EXERCISE REQUIREMENTS:
This exercise calls for all the entries that follow to be set down exactly, without their images.

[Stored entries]

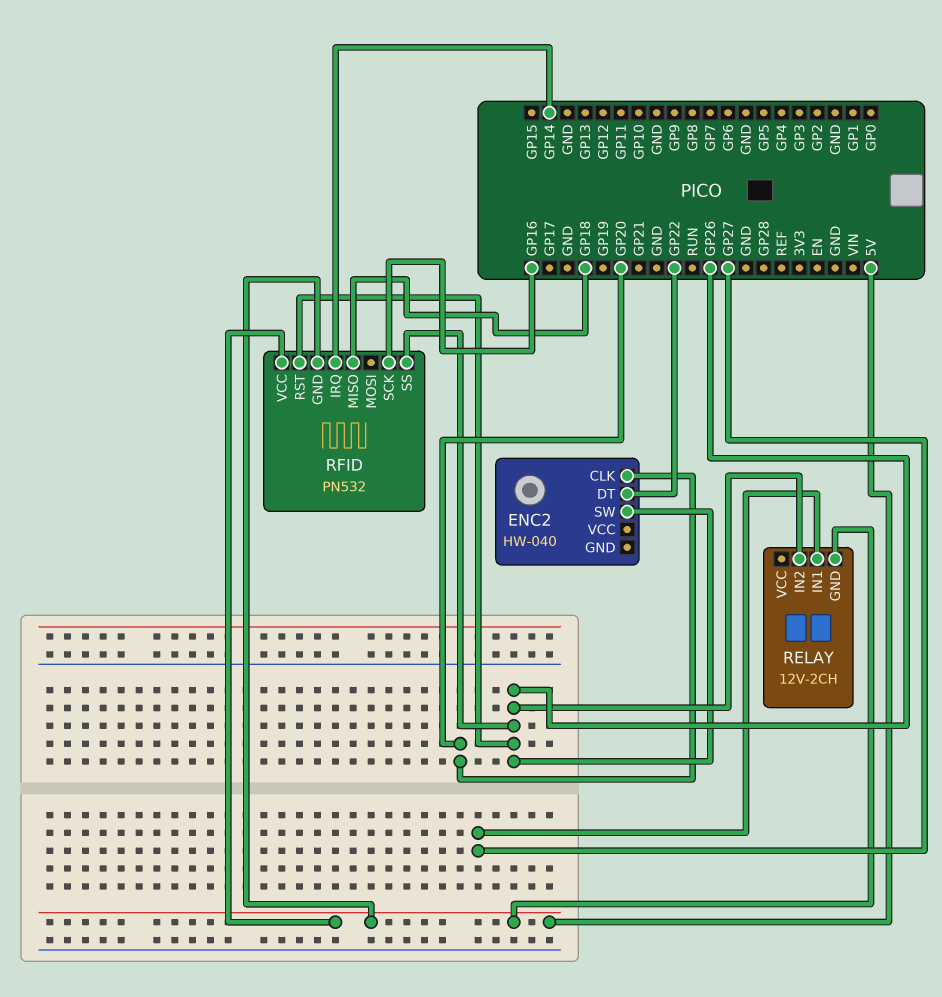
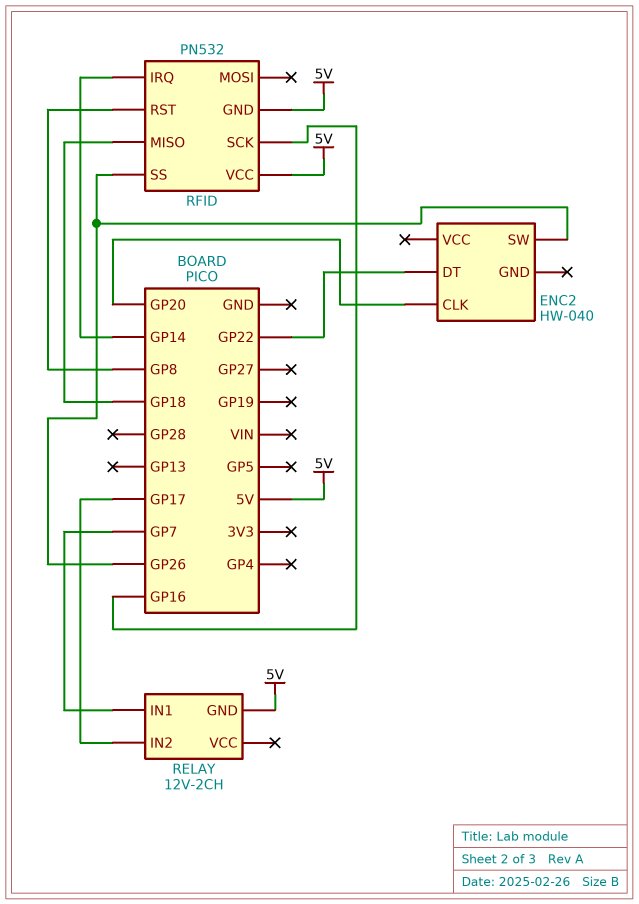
RELAY pin IN1: GP27 -> GP7
RELAY pin IN2: GP26 -> GP17
RFID pin RST: GP26 -> GP8

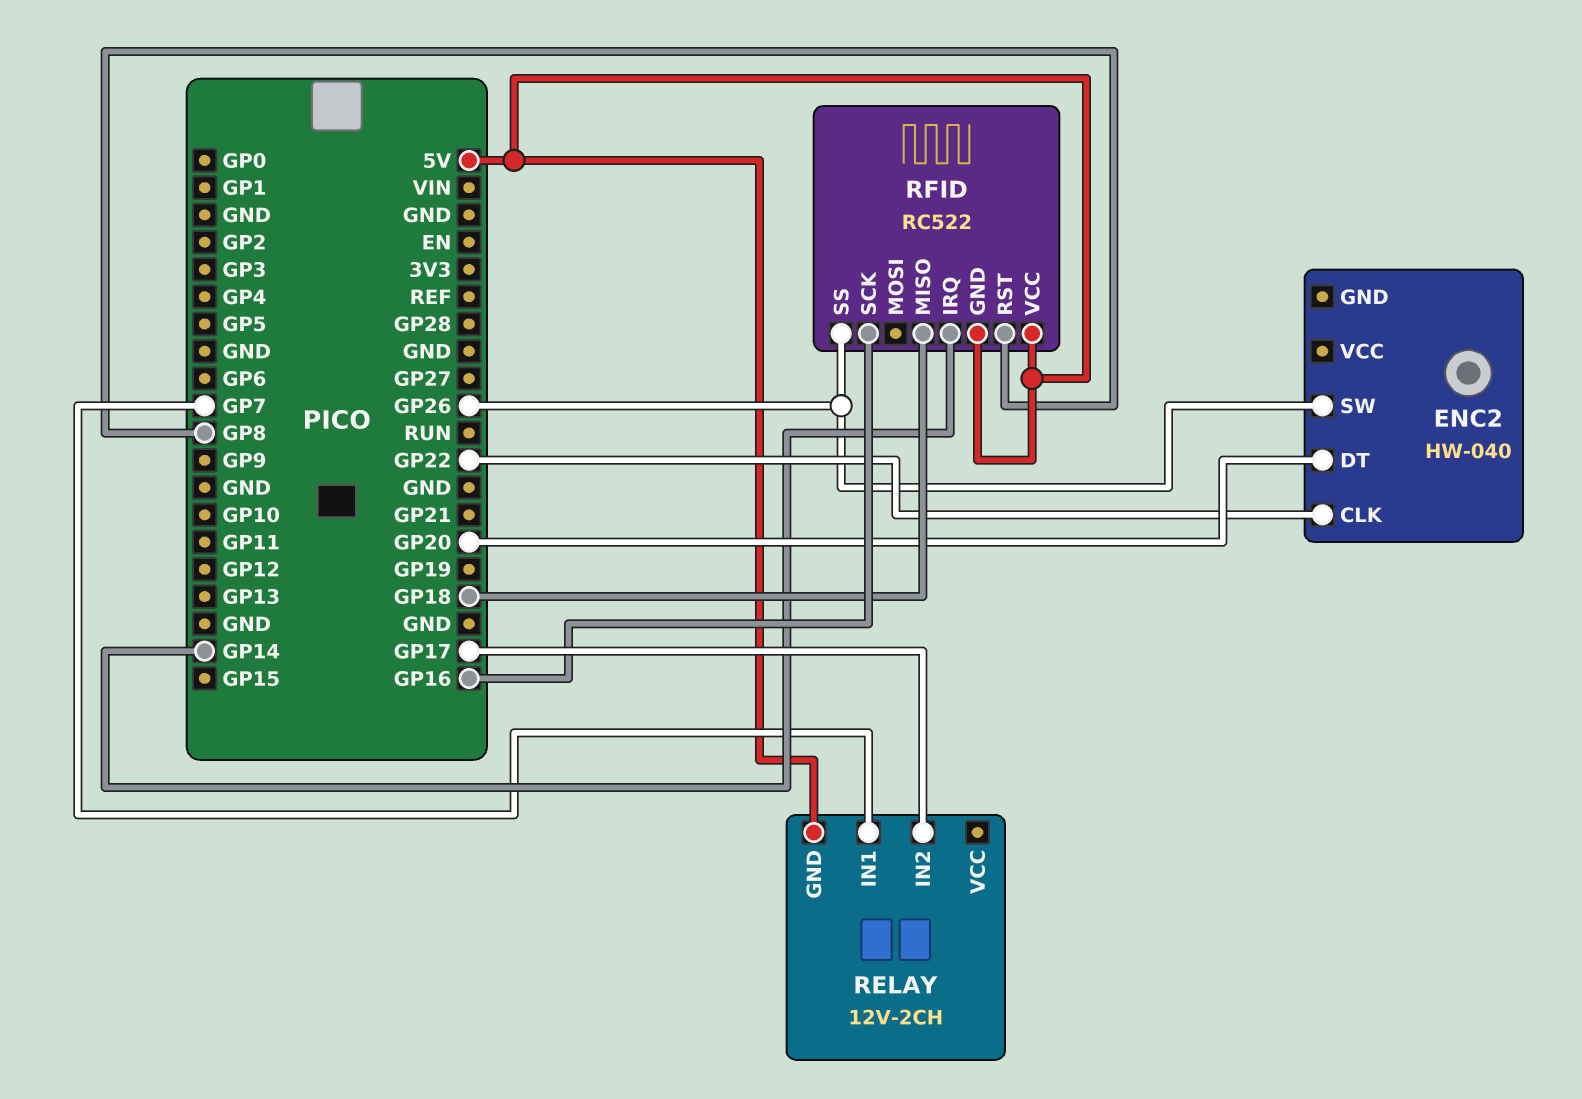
ENC2 pin CLK: GP20 -> GP22
ENC2 pin DT: GP22 -> GP20
RFID: PN532 -> RC522

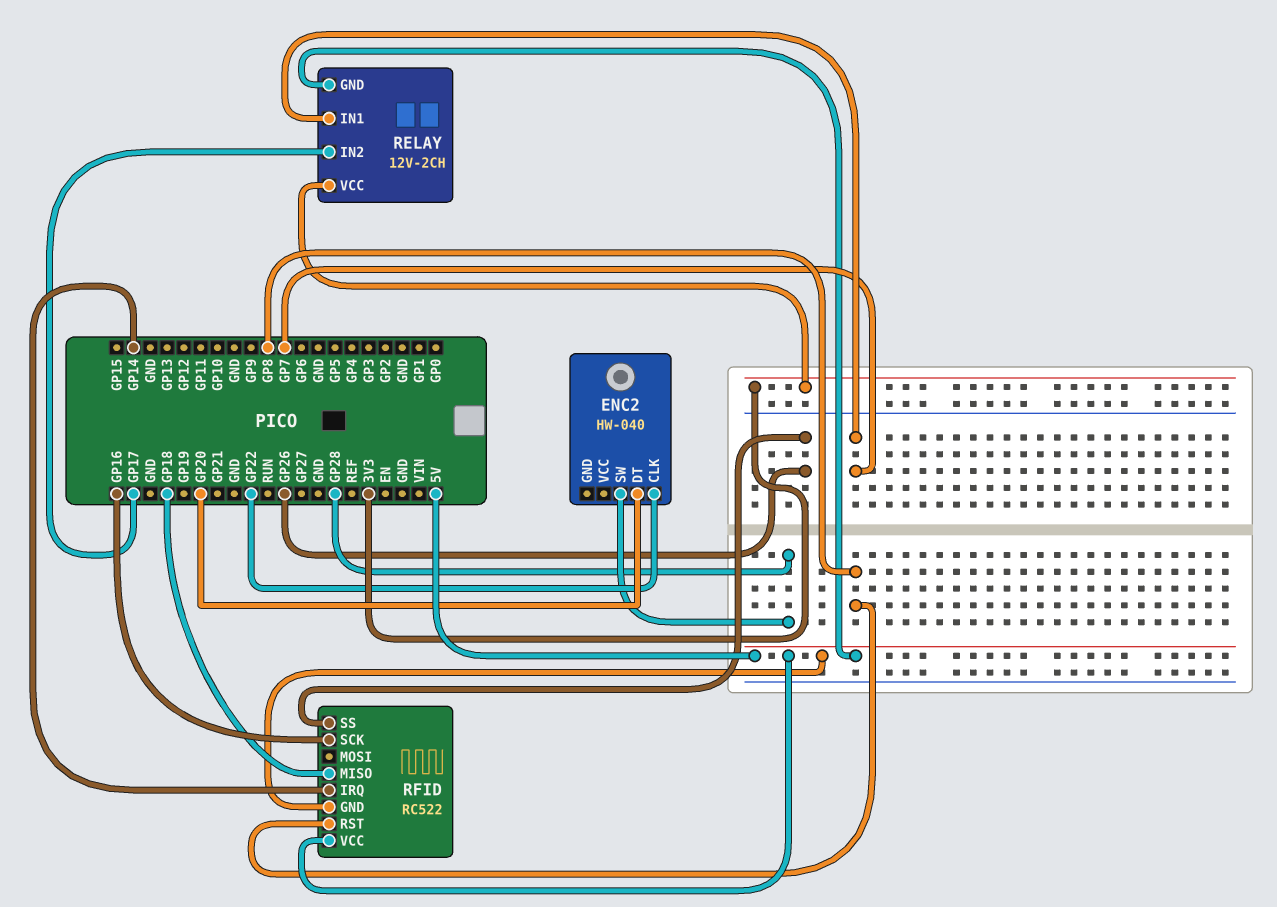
ENC2 pin SW: GP26 -> GP28
RELAY pin VCC: none -> 3V3

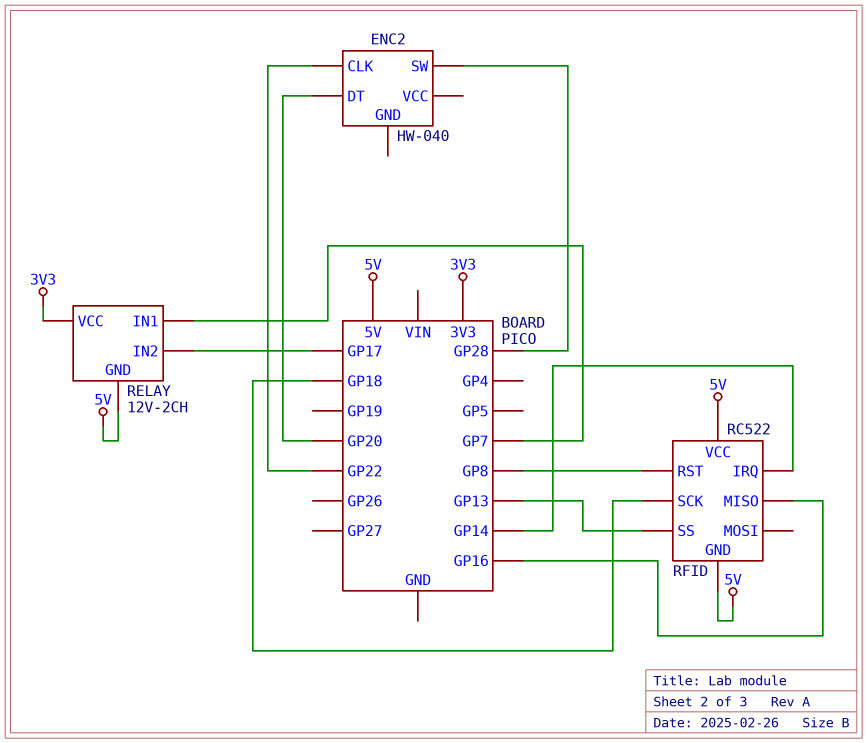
RFID pin MISO: GP18 -> GP16
RFID pin SCK: GP16 -> GP18
RFID pin SS: GP26 -> GP13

YOUR SOLUTION:
RELAY pin IN1: GP27 -> GP7
RELAY pin IN2: GP26 -> GP17
RFID pin RST: GP26 -> GP8

ENC2 pin CLK: GP20 -> GP22
ENC2 pin DT: GP22 -> GP20
RFID: PN532 -> RC522

ENC2 pin SW: GP26 -> GP28
RELAY pin VCC: none -> 3V3

RFID pin MISO: GP18 -> GP16
RFID pin SCK: GP16 -> GP18
RFID pin SS: GP26 -> GP13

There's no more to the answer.